* _What you will do_
Identify every line in the data below that contains the string "tuplet" and copy each one in full. Matching is case-sensitive.
────────────────
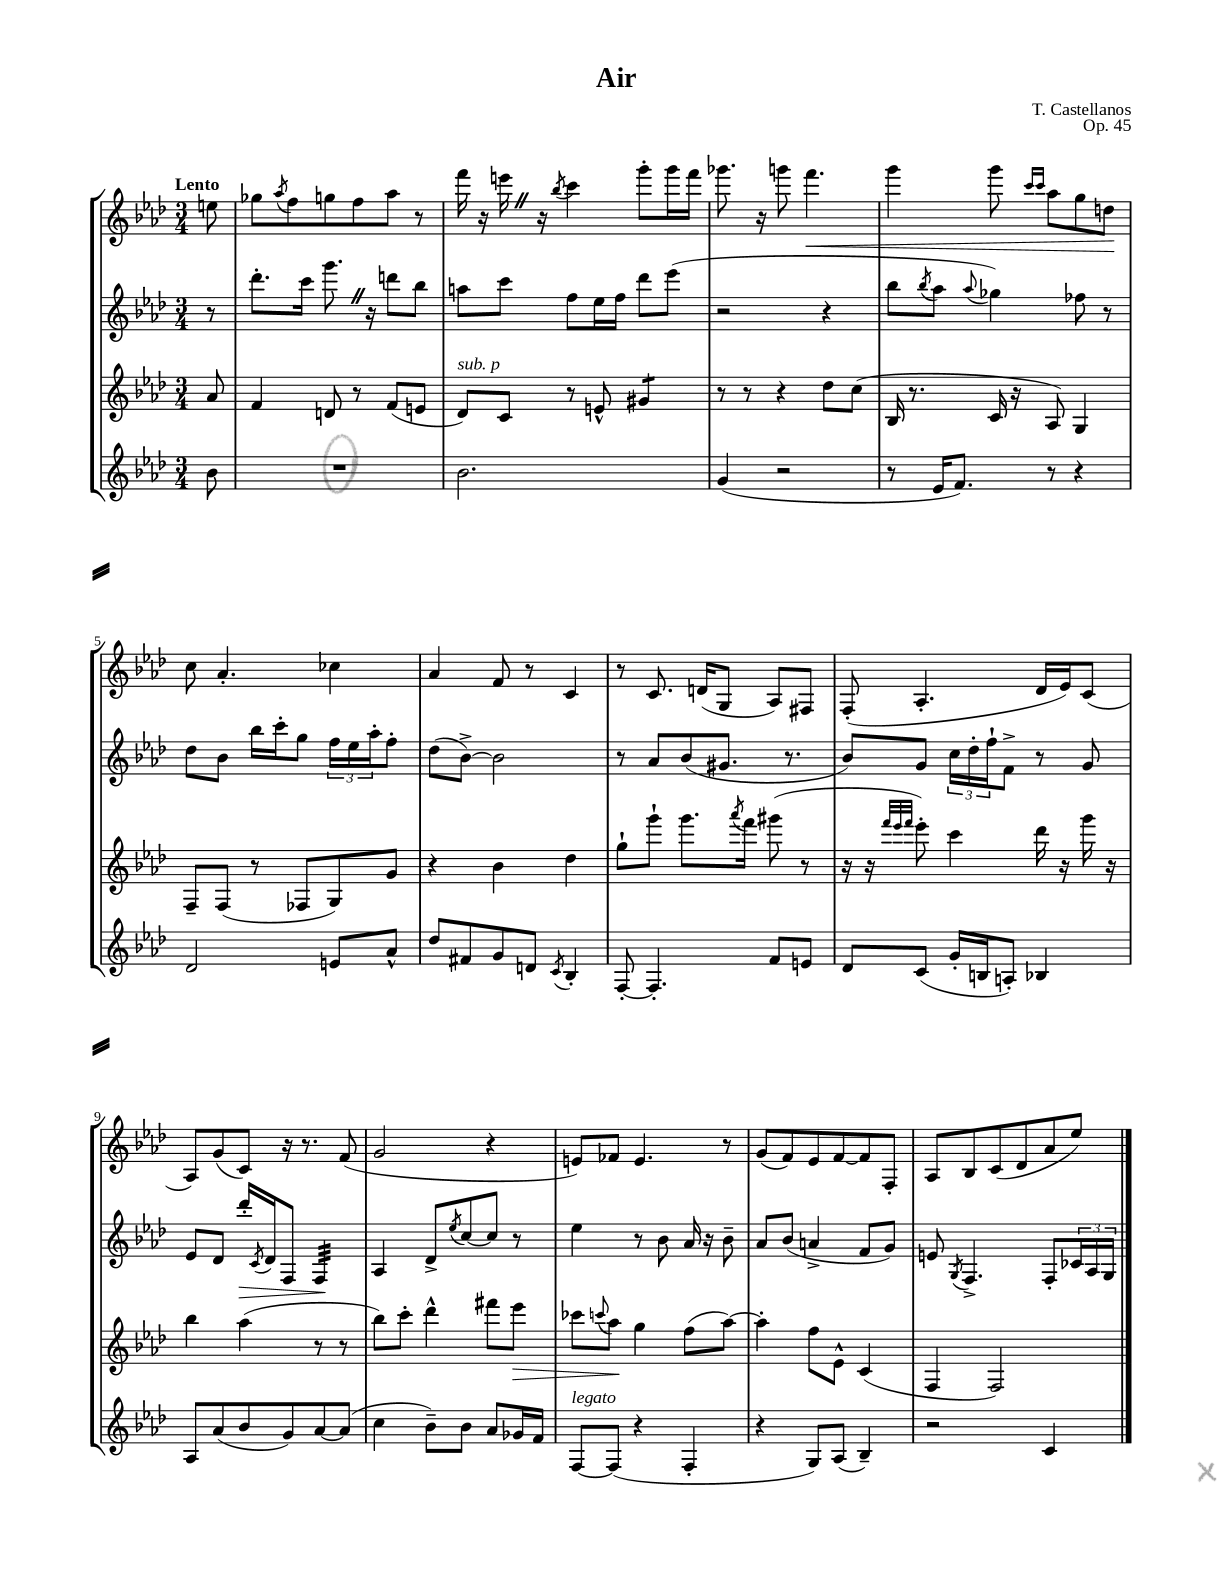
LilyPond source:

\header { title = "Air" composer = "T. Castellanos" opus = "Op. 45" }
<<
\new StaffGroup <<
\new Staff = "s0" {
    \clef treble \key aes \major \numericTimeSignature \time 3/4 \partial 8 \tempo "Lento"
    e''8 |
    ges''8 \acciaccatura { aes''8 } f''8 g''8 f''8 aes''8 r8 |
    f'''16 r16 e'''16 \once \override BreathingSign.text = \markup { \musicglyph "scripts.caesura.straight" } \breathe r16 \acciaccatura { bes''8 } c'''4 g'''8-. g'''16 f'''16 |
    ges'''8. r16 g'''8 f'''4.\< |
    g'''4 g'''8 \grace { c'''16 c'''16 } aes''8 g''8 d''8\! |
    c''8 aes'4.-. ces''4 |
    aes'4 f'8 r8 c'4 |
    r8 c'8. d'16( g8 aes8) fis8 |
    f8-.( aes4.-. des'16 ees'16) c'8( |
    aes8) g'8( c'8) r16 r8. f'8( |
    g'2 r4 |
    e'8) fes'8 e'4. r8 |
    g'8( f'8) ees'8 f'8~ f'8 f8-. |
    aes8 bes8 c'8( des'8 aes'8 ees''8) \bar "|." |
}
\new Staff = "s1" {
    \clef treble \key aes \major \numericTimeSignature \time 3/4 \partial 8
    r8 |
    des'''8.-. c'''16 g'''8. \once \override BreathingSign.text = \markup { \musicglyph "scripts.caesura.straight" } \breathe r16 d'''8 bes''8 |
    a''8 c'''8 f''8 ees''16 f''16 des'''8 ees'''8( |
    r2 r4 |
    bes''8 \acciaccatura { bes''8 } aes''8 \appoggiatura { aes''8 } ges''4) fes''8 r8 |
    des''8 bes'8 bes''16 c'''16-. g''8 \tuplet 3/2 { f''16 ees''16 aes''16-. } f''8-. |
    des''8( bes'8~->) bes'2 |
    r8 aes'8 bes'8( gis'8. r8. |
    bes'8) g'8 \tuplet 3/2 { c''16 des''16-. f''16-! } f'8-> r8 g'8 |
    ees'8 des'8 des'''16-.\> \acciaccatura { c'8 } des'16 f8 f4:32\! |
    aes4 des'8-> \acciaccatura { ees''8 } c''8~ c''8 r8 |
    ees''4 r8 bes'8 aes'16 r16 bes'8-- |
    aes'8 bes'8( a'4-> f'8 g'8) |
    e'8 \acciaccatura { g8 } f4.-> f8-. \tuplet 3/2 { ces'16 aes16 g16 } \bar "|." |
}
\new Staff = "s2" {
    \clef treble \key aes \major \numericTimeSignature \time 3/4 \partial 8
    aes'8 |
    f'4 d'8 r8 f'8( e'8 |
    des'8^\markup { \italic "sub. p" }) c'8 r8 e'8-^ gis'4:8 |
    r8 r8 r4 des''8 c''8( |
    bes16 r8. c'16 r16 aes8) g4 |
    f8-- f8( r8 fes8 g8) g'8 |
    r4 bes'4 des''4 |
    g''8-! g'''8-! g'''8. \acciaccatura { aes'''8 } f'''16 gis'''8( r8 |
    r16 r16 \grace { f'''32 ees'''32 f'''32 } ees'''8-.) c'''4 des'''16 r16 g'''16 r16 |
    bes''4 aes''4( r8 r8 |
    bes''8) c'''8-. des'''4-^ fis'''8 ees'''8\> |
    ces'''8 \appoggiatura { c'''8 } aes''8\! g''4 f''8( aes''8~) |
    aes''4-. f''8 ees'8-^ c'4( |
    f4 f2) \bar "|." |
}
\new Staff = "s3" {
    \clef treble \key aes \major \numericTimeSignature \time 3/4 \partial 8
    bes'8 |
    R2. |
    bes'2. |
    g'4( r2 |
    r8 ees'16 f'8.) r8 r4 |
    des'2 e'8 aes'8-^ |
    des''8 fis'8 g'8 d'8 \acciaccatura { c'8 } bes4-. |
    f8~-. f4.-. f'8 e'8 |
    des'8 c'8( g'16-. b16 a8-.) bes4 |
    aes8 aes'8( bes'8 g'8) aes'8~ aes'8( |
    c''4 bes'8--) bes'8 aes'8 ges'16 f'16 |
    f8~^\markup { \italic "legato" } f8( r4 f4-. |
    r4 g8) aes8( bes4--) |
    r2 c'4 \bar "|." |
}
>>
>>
────────────────
* _Finished answer_
    des''8 bes'8 bes''16 c'''16-. g''8 \tuplet 3/2 { f''16 ees''16 aes''16-. } f''8-. |
    bes'8) g'8 \tuplet 3/2 { c''16 des''16-. f''16-! } f'8-> r8 g'8 |
    e'8 \acciaccatura { g8 } f4.-> f8-. \tuplet 3/2 { ces'16 aes16 g16 } \bar "|." |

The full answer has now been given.